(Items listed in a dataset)
[Start of section]

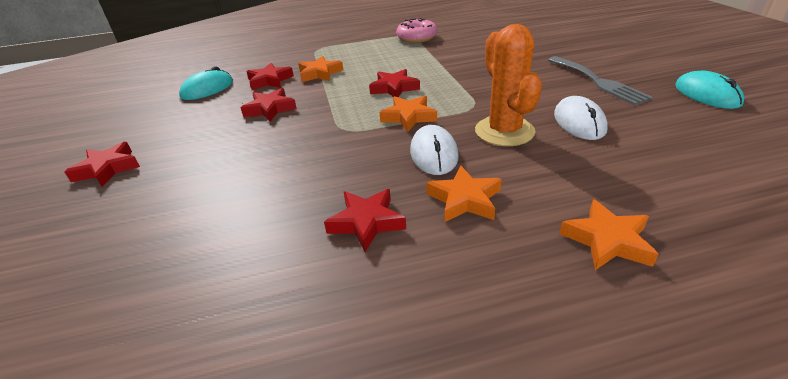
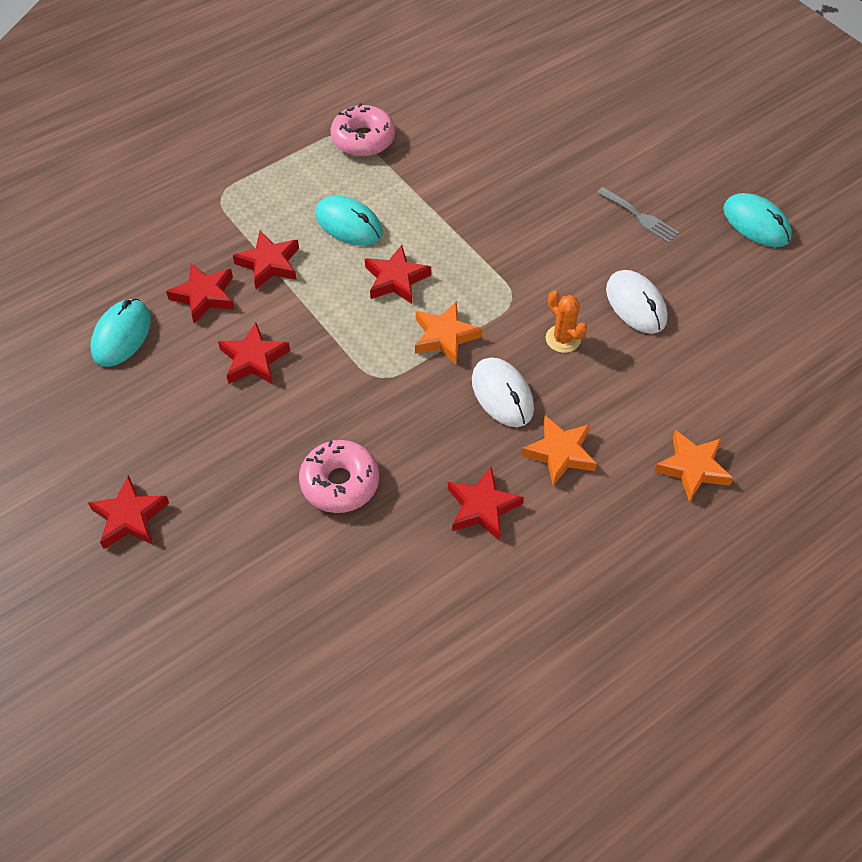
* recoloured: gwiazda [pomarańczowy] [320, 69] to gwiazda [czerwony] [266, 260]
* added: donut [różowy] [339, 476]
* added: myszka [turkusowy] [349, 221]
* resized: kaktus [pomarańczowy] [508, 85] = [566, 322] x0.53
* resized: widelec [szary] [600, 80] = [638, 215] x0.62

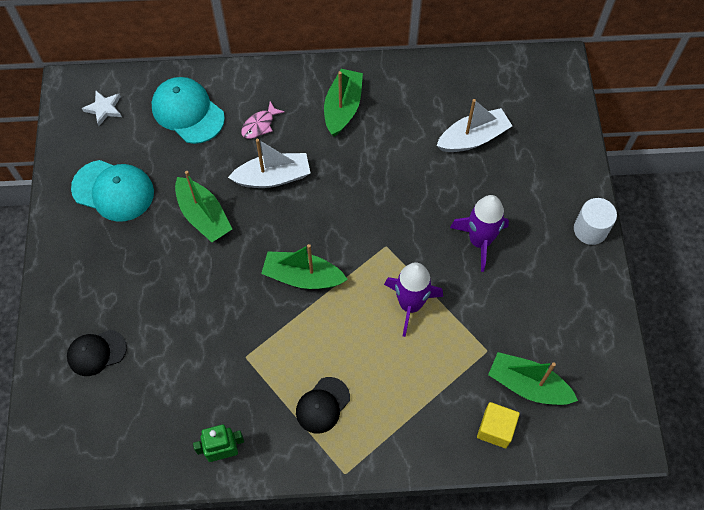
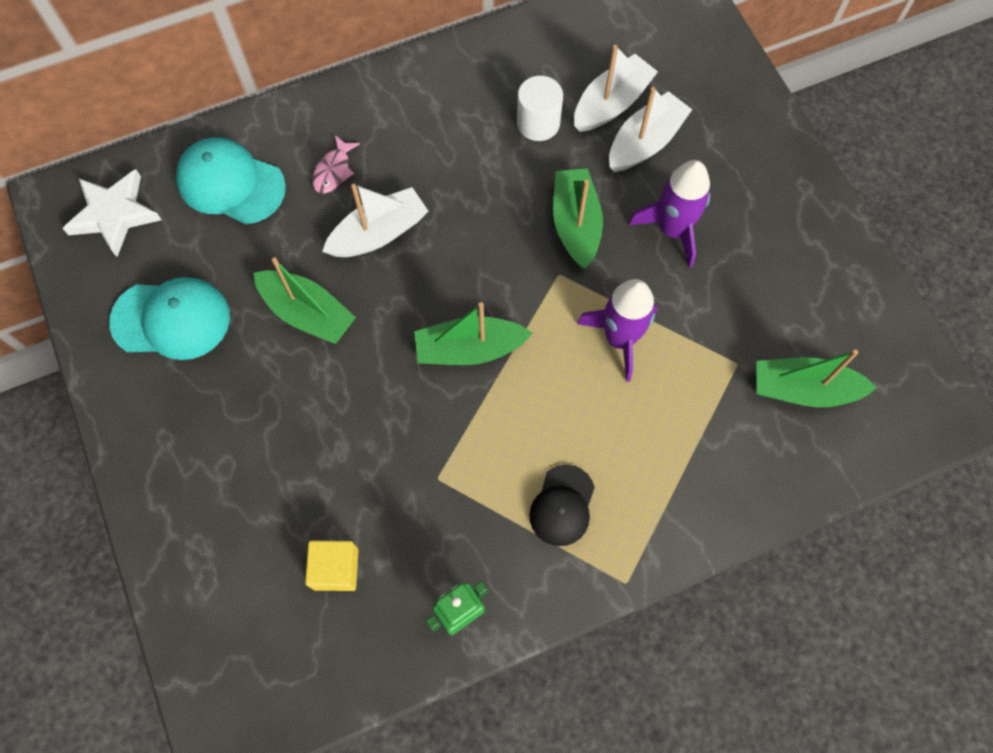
* resized: gwiazda [biały] [102, 108] = [112, 213] x1.65
* moved: sześcian [żółty] [498, 425] to [331, 565]
* moved: walec [biały] [595, 221] to [540, 108]
* moved: łódka [zielony] [343, 102] to [578, 218]
* added: łódka [biały] [651, 129]
* removed: czapka [czarny] [97, 353]

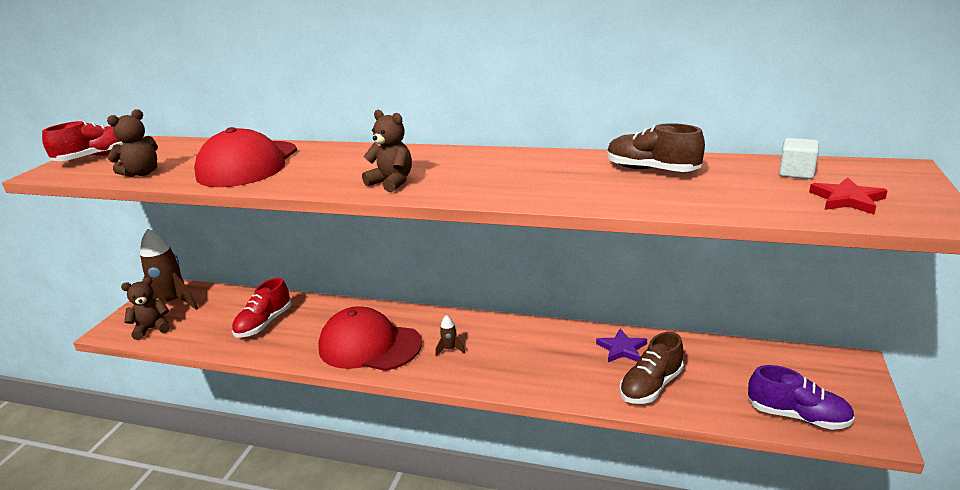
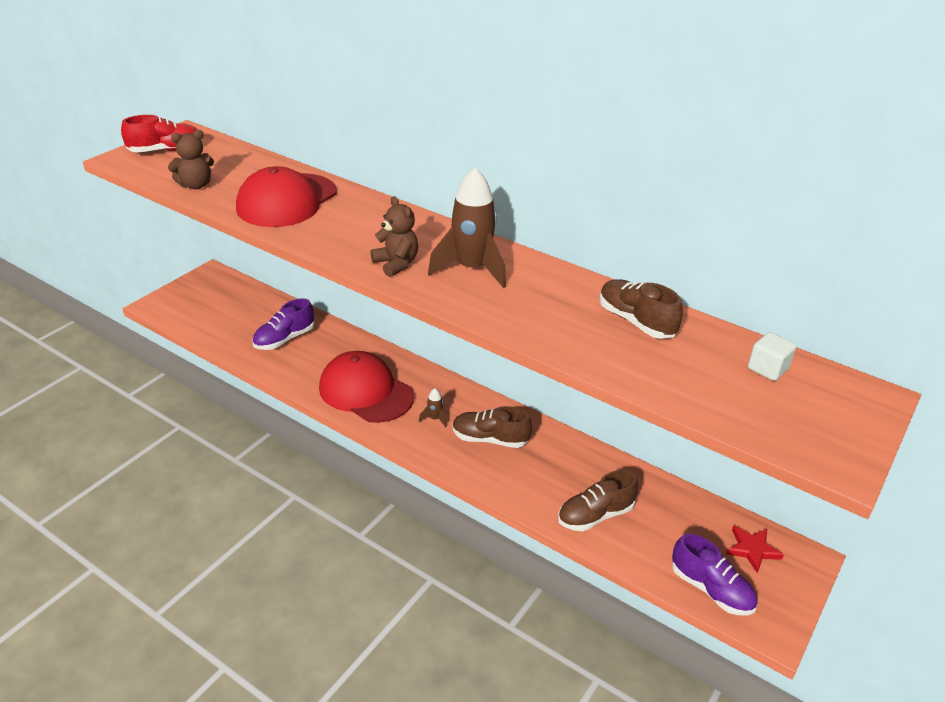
* recoloured: but [czerwony] [261, 308] to but [fioletowy] [283, 324]
* moved: rakieta [brązowy] [169, 269] to [467, 227]
* added: but [brązowy] [492, 427]
* moved: gwiazda [czerwony] [848, 195] to [755, 549]
* removed: miś [brązowy] [145, 308]
* removed: gwiazda [fioletowy] [621, 345]

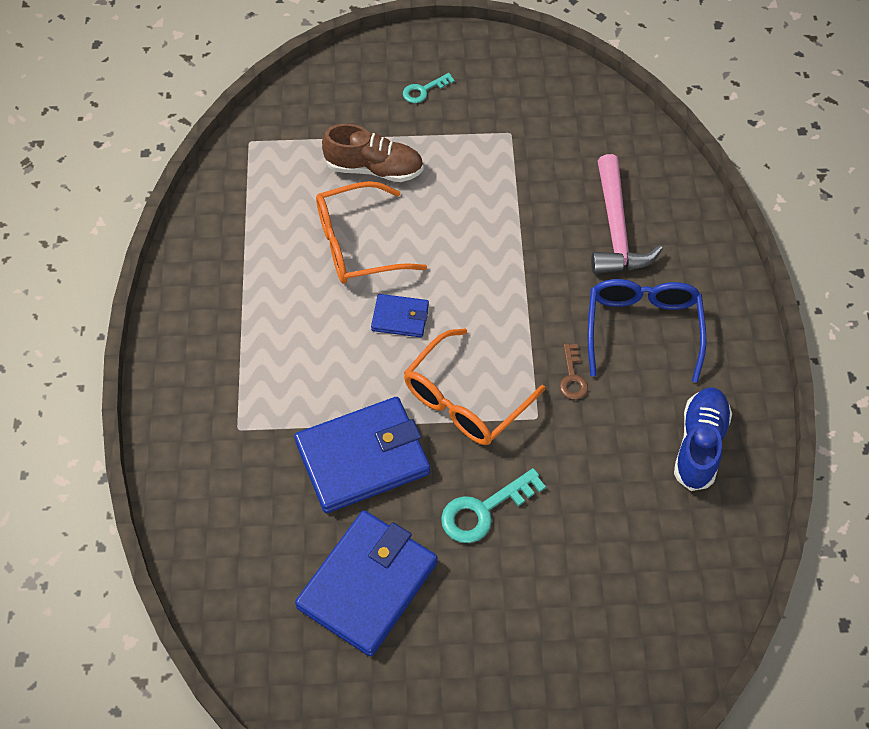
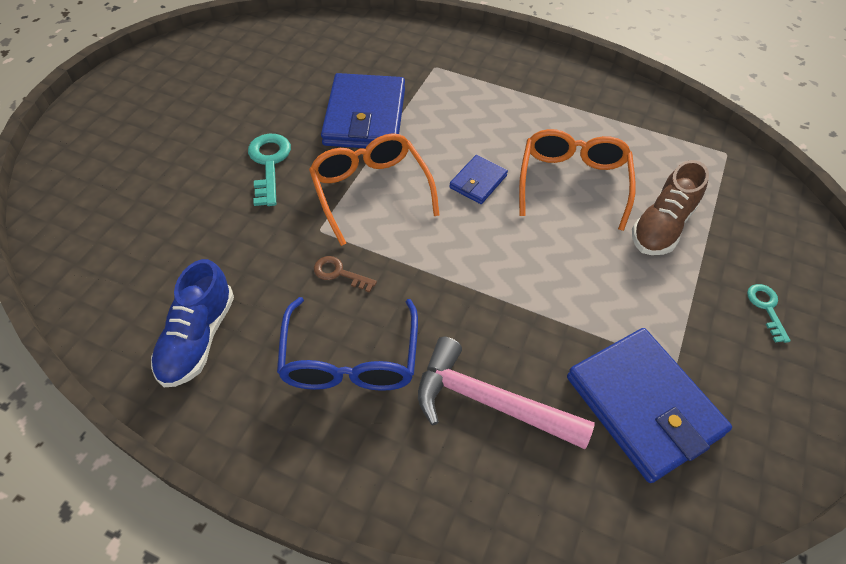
* turned: but [niebieski] [703, 439] = [192, 323] 60 degrees clockwise
* turned: okulary [niebieski] [647, 330] = [347, 344] 60 degrees clockwise
* moved: portfel [niebieski] [366, 583] to [649, 405]

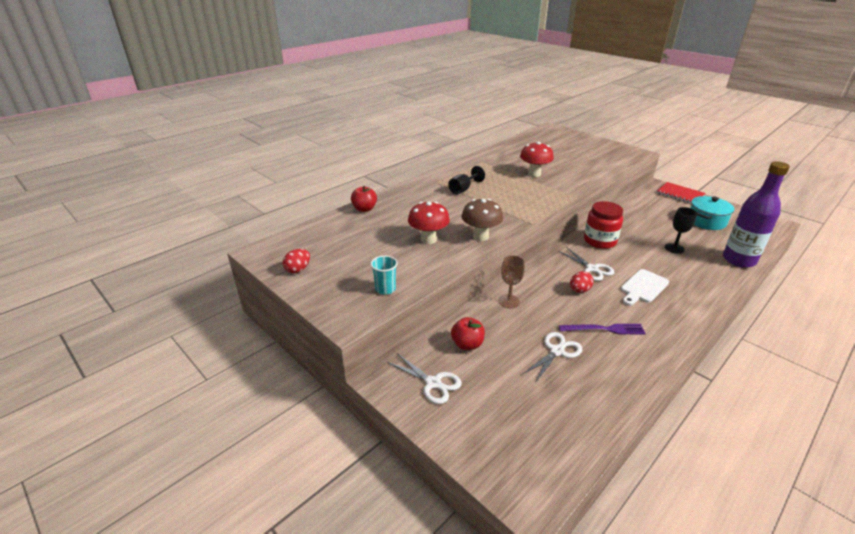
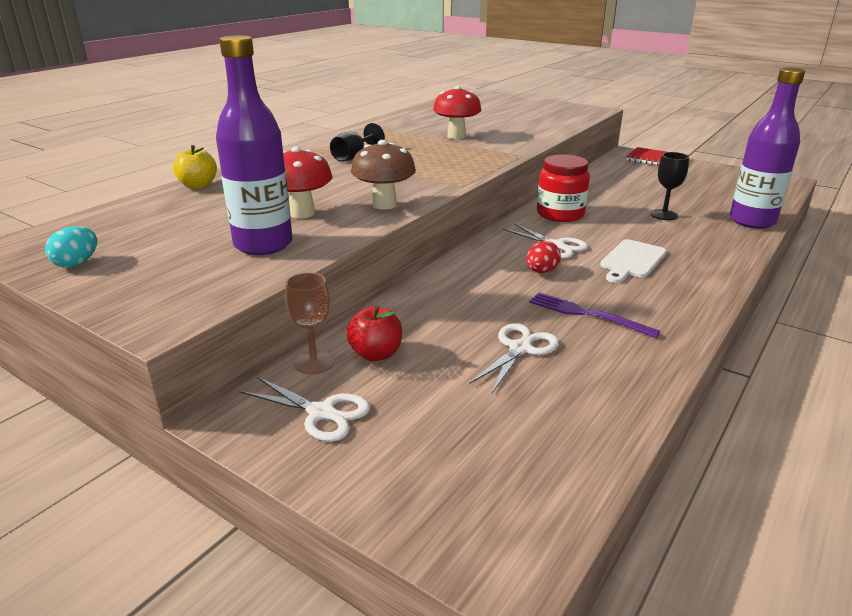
* recoloured: jajko [czerwony] [296, 261] to jajko [turkusowy] [71, 247]
* recoloured: jabłko [czerwony] [364, 199] to jabłko [żółty] [195, 167]
* added: butelka [fioletowy] [254, 145]
* moved: kielich [brązowy] [511, 281] to [309, 323]
* turned: widelec [fioletowy] [602, 329] = [594, 315] 135 degrees counterclockwise
* removed: szklanka [turkusowy] [384, 275]
* removed: garnek [turkusowy] [712, 213]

[End of section]

#### PROBLEM:
Set down every record above exactly as it stands, but skip the pictures.

#### RESPONSE TO THIS TASK:
* recoloured: gwiazda [pomarańczowy] [320, 69] to gwiazda [czerwony] [266, 260]
* added: donut [różowy] [339, 476]
* added: myszka [turkusowy] [349, 221]
* resized: kaktus [pomarańczowy] [508, 85] = [566, 322] x0.53
* resized: widelec [szary] [600, 80] = [638, 215] x0.62

* resized: gwiazda [biały] [102, 108] = [112, 213] x1.65
* moved: sześcian [żółty] [498, 425] to [331, 565]
* moved: walec [biały] [595, 221] to [540, 108]
* moved: łódka [zielony] [343, 102] to [578, 218]
* added: łódka [biały] [651, 129]
* removed: czapka [czarny] [97, 353]

* recoloured: but [czerwony] [261, 308] to but [fioletowy] [283, 324]
* moved: rakieta [brązowy] [169, 269] to [467, 227]
* added: but [brązowy] [492, 427]
* moved: gwiazda [czerwony] [848, 195] to [755, 549]
* removed: miś [brązowy] [145, 308]
* removed: gwiazda [fioletowy] [621, 345]

* turned: but [niebieski] [703, 439] = [192, 323] 60 degrees clockwise
* turned: okulary [niebieski] [647, 330] = [347, 344] 60 degrees clockwise
* moved: portfel [niebieski] [366, 583] to [649, 405]

* recoloured: jajko [czerwony] [296, 261] to jajko [turkusowy] [71, 247]
* recoloured: jabłko [czerwony] [364, 199] to jabłko [żółty] [195, 167]
* added: butelka [fioletowy] [254, 145]
* moved: kielich [brązowy] [511, 281] to [309, 323]
* turned: widelec [fioletowy] [602, 329] = [594, 315] 135 degrees counterclockwise
* removed: szklanka [turkusowy] [384, 275]
* removed: garnek [turkusowy] [712, 213]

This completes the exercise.